• _WHAT THIS TASK INVOLVES_: Set down every entry exactly as it stands, omitting any picture.

Start of DATA FOR THIS EXERCISE

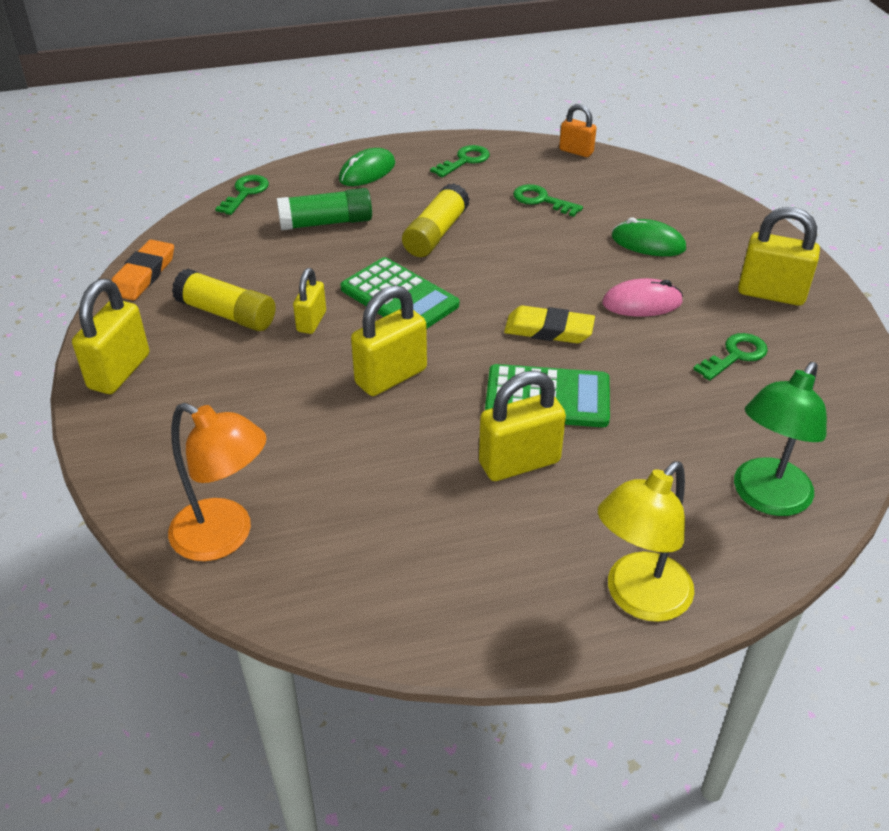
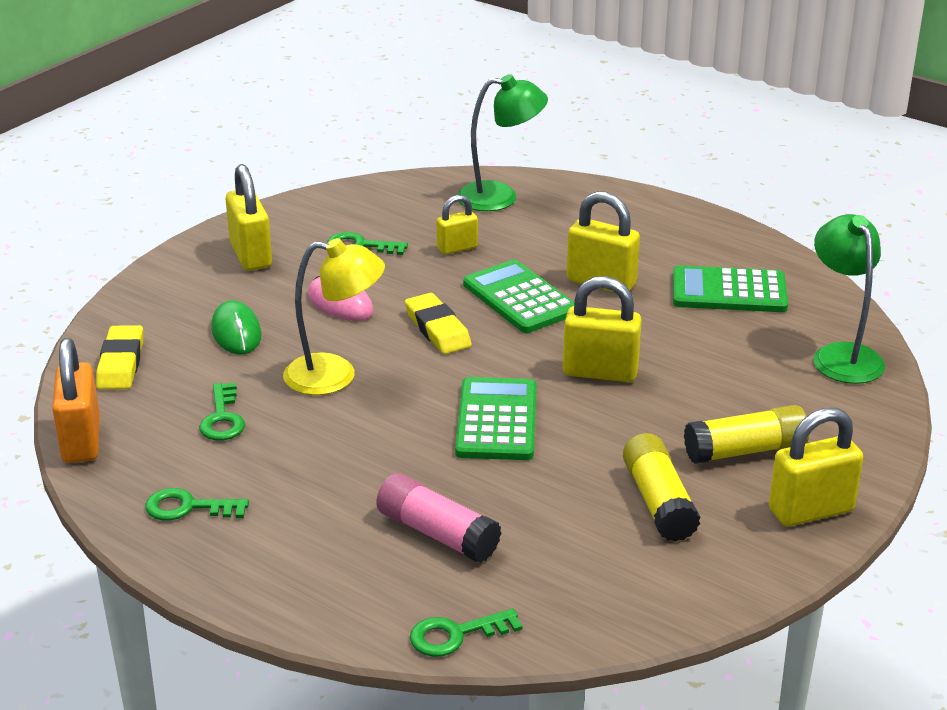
camera: 130 degrees left, 10 degrees down
(144, 275) = (689, 599): orange eraser -> none
(225, 536) = (842, 355): orange lamp -> green lamp
(311, 321) = (597, 448): yellow padlock -> yellow padlock (457, 248)
(326, 222) = (437, 534): green glue stick -> pink glue stick
(367, 172) = (295, 567): green mouse -> none
(407, 540) = (729, 291): none -> green calculator
(436, 233) = (367, 452): yellow glue stick -> yellow glue stick (745, 450)
(576, 151) = (81, 441): orange padlock -> orange padlock, size x1.65
(638, 598) = (643, 208): yellow lamp -> yellow lamp (335, 376)
(655, 189) = (121, 363): none -> yellow eraser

End of DATA FOR THIS EXERCISE

• _OUTPUT_:
camera: 130 degrees left, 10 degrees down
(144, 275) = (689, 599): orange eraser -> none
(225, 536) = (842, 355): orange lamp -> green lamp
(311, 321) = (597, 448): yellow padlock -> yellow padlock (457, 248)
(326, 222) = (437, 534): green glue stick -> pink glue stick
(367, 172) = (295, 567): green mouse -> none
(407, 540) = (729, 291): none -> green calculator
(436, 233) = (367, 452): yellow glue stick -> yellow glue stick (745, 450)
(576, 151) = (81, 441): orange padlock -> orange padlock, size x1.65
(638, 598) = (643, 208): yellow lamp -> yellow lamp (335, 376)
(655, 189) = (121, 363): none -> yellow eraser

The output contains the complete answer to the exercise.